--- Objective ---
Count the lines in the items below that contain the string "bass", and give only that number.

--- Record list ---

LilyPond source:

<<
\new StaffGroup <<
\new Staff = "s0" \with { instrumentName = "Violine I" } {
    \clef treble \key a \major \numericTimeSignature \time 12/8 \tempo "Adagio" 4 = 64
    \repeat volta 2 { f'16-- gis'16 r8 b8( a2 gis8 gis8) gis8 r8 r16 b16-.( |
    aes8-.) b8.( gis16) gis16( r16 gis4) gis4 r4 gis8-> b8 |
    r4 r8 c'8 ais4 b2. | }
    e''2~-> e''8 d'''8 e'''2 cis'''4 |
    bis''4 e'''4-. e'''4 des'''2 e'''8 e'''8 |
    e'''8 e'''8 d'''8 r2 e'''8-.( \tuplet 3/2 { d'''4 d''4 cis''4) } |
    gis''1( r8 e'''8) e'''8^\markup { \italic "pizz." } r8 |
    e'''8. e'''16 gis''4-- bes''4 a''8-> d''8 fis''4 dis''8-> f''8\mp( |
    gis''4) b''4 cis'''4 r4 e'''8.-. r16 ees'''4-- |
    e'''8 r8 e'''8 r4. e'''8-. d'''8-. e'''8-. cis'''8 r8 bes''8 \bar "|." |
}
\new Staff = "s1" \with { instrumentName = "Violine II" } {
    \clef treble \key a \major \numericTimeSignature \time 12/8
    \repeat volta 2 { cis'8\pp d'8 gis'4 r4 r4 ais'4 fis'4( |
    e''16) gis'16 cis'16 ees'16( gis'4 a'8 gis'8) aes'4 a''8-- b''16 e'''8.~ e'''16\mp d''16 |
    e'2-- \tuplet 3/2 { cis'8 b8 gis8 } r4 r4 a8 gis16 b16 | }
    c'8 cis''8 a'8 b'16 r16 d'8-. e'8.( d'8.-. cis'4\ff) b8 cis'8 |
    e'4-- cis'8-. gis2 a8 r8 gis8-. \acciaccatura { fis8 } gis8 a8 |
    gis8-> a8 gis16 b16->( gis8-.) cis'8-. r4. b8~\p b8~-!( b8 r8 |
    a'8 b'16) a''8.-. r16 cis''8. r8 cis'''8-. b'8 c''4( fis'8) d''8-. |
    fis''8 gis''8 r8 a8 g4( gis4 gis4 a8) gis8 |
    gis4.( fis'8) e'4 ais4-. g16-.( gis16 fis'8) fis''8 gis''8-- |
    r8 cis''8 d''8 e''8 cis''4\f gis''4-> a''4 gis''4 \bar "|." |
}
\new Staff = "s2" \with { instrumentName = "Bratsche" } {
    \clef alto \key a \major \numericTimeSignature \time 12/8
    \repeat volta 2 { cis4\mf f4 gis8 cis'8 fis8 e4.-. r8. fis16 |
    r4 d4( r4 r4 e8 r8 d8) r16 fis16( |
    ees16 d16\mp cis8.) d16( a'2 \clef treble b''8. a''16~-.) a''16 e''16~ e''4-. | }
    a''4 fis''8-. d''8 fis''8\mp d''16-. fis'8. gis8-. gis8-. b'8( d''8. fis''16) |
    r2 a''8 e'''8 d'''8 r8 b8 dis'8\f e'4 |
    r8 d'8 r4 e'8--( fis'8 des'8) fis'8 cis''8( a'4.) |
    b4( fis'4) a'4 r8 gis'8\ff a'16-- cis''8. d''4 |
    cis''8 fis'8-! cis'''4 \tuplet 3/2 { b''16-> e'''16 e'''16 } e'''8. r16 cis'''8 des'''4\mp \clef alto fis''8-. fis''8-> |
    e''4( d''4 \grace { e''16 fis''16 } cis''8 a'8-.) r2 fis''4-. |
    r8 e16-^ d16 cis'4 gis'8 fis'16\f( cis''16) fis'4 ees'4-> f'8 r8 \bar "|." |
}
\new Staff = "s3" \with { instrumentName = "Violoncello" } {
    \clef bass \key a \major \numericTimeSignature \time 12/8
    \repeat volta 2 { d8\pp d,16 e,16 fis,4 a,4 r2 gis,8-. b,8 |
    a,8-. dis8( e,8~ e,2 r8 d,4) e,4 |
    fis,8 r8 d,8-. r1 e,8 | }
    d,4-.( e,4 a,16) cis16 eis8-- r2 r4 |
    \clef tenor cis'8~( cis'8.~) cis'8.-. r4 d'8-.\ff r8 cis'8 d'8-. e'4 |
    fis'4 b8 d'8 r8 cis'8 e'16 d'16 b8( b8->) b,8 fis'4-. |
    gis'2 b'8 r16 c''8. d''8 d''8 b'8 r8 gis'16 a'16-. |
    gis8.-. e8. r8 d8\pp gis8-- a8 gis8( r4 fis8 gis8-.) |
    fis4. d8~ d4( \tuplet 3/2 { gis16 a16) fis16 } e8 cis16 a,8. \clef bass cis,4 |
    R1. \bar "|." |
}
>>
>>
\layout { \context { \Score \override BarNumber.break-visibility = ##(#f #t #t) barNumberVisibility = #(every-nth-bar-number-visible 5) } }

--- Final result ---
2